Segment Start: Data shown

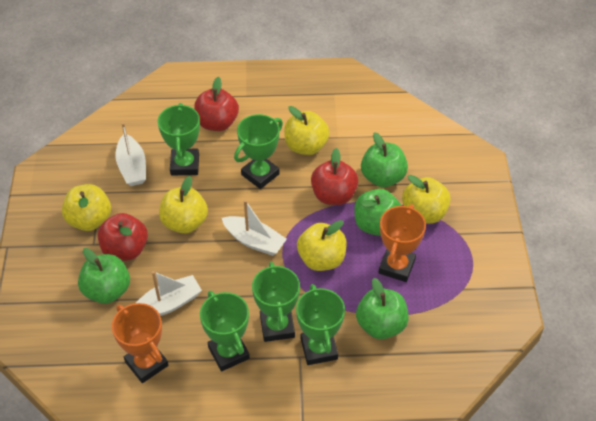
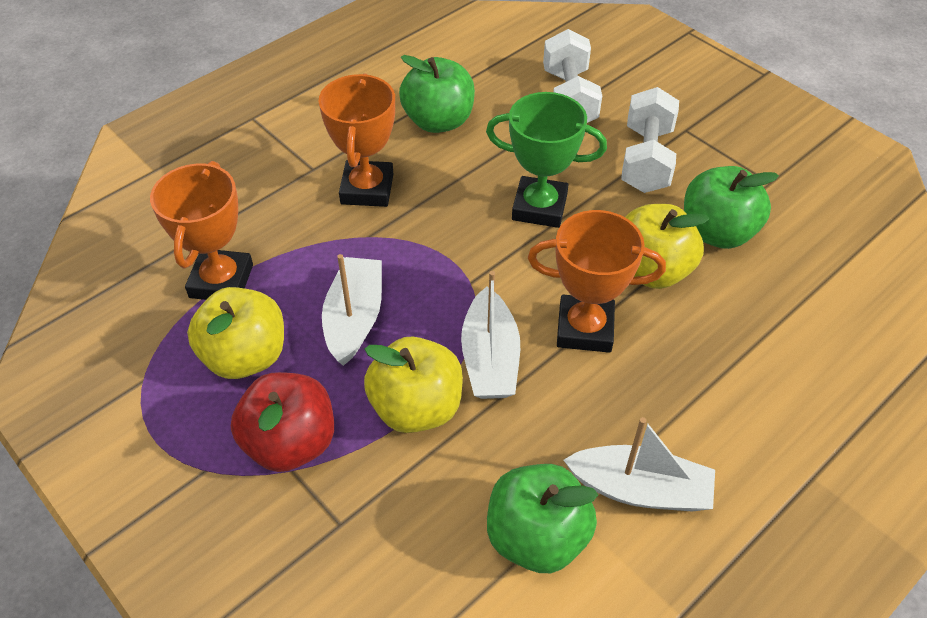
green apple: 4 -> 3
green trophy: 5 -> 1
orange trophy: 2 -> 3
red apple: 3 -> 1
white dumbbell: 0 -> 2
yellow apple: 5 -> 3

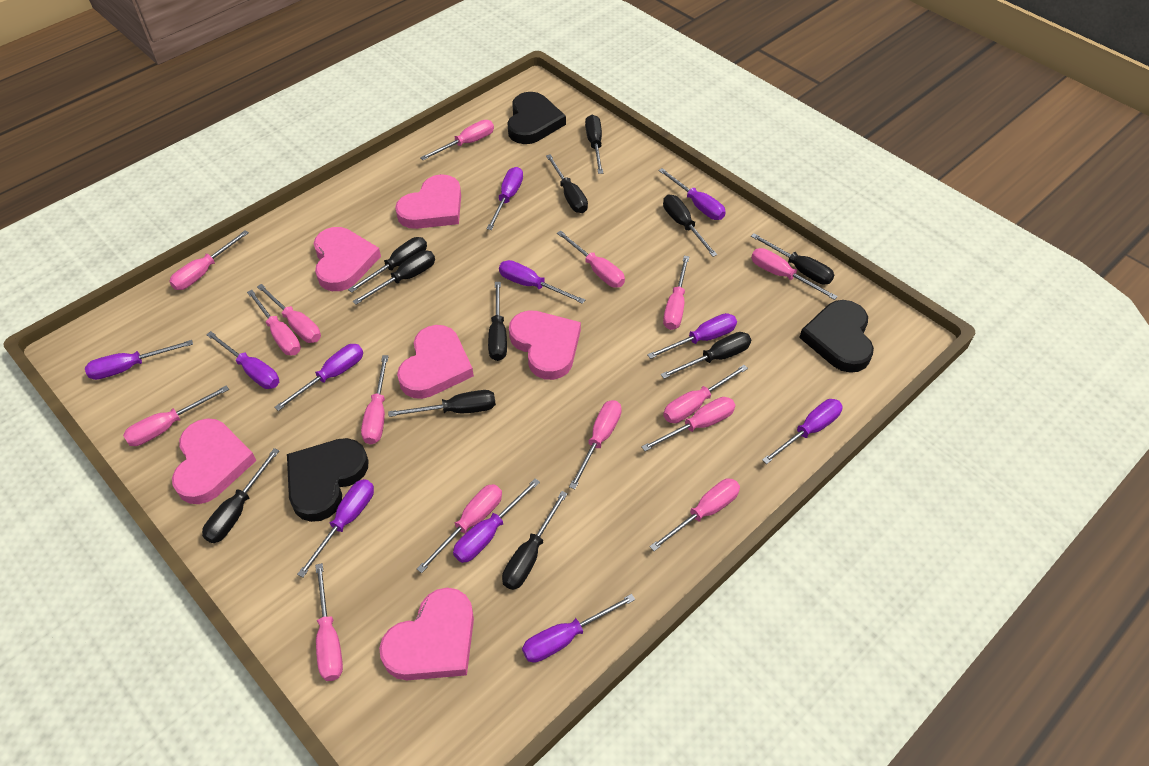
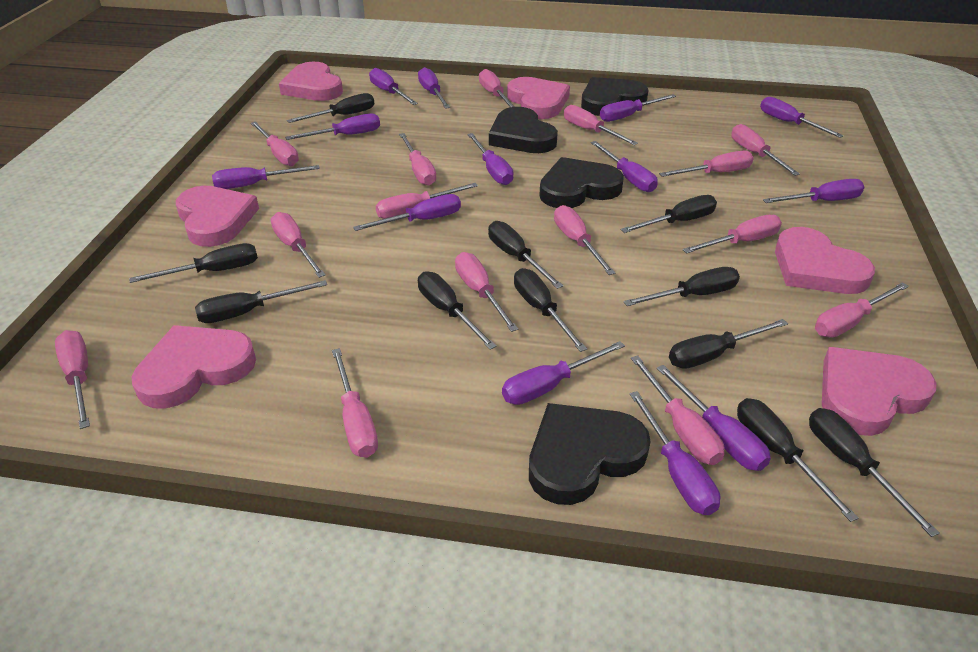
black heart: 3 -> 4
purple screwdriver: 11 -> 13

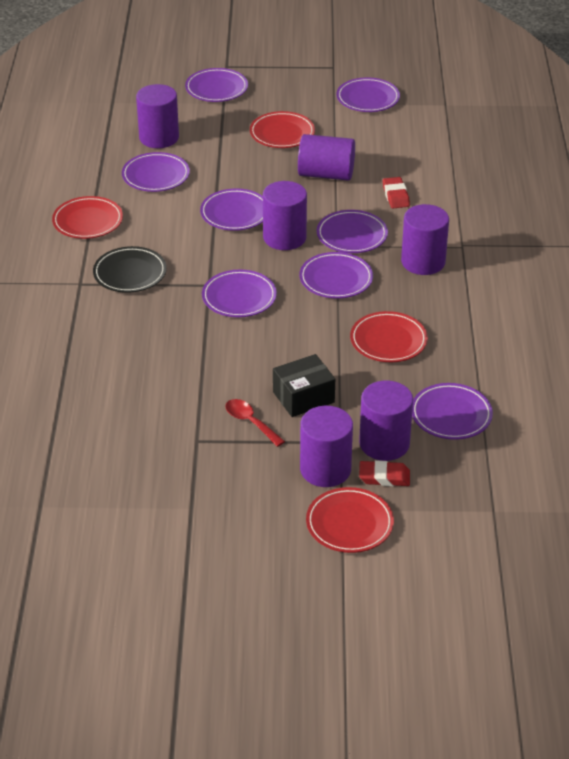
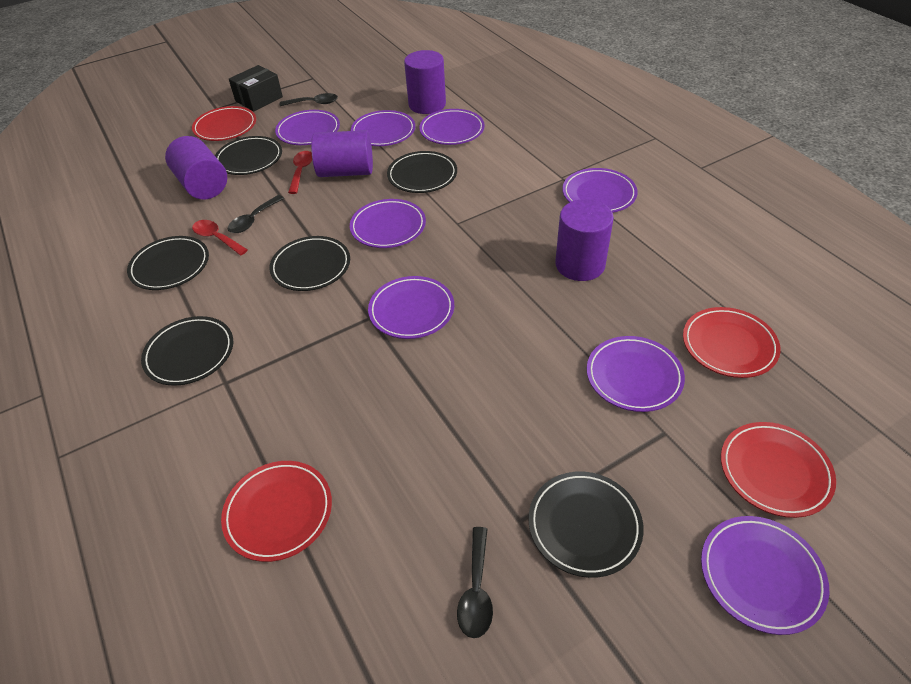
black plate: 1 -> 6
black spoon: 0 -> 3
purple cylinder: 6 -> 4
red eraser: 2 -> 0
red spoon: 1 -> 2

Segment End: Data shown

» Task requirements: Beginning with the line that holds "black spoon: 0 -> 3" and ending with the last line of the material, output each line exactly and nothing beyond them.

» Output below:
black spoon: 0 -> 3
purple cylinder: 6 -> 4
red eraser: 2 -> 0
red spoon: 1 -> 2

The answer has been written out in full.